(Beginning of Entries supplied)

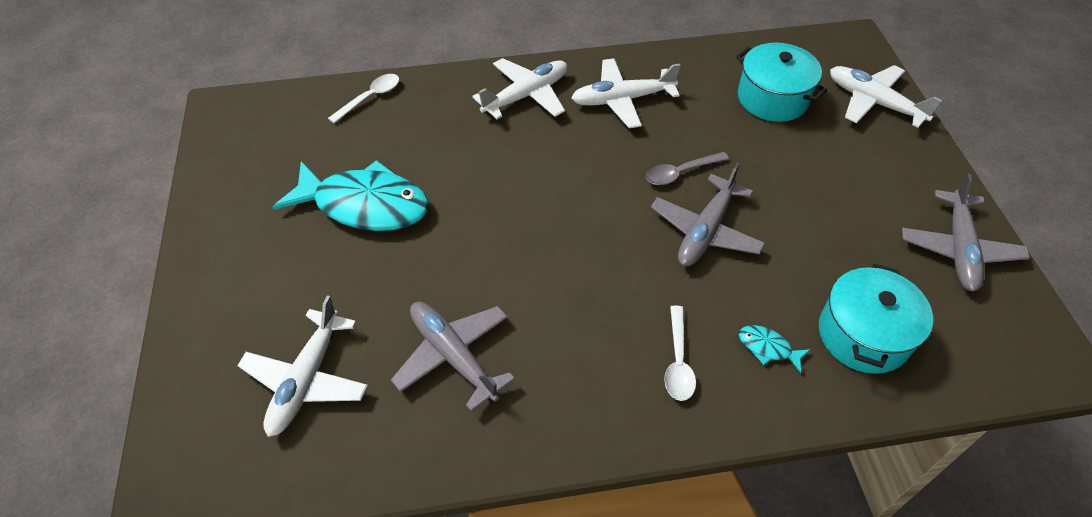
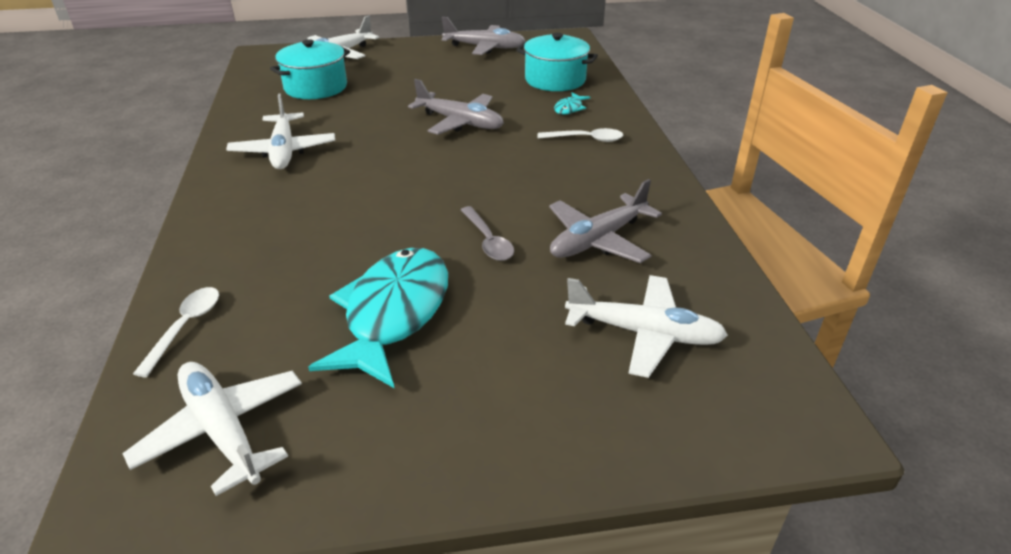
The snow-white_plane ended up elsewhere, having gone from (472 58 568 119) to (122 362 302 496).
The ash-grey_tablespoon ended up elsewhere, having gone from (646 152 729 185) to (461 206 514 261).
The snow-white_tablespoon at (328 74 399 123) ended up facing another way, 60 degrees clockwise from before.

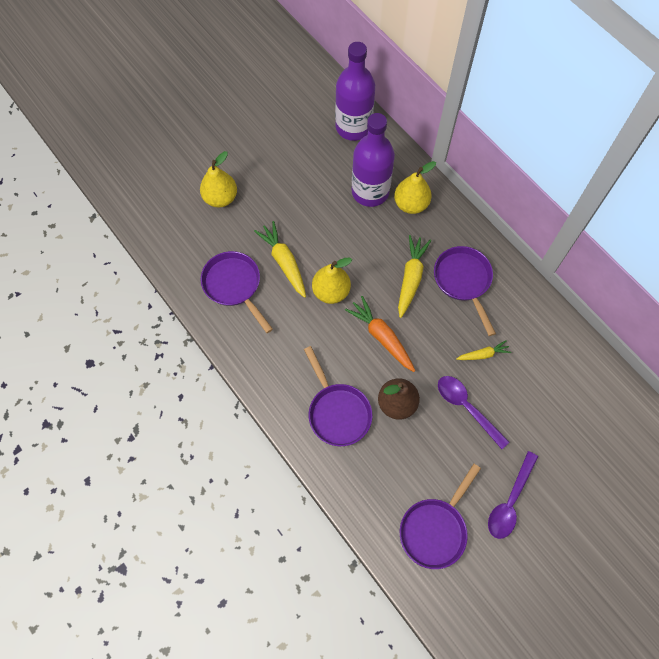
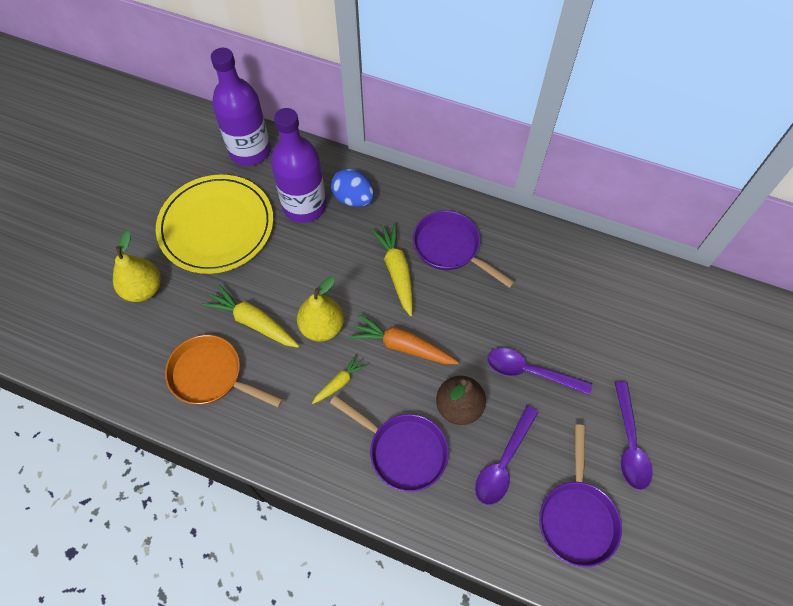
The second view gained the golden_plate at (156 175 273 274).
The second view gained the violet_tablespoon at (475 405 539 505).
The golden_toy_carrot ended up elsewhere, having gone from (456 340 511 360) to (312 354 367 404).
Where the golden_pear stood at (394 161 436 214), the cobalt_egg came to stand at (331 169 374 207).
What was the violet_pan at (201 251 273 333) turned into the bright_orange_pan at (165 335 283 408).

(End of Entries supplied)

» Work required
Through the line containing "The ash-grey_tablespoon ended" and no further, restate the data above word for word from its first line, leaving out pictures.

» Reply to the task
The snow-white_plane ended up elsewhere, having gone from (472 58 568 119) to (122 362 302 496).
The ash-grey_tablespoon ended up elsewhere, having gone from (646 152 729 185) to (461 206 514 261).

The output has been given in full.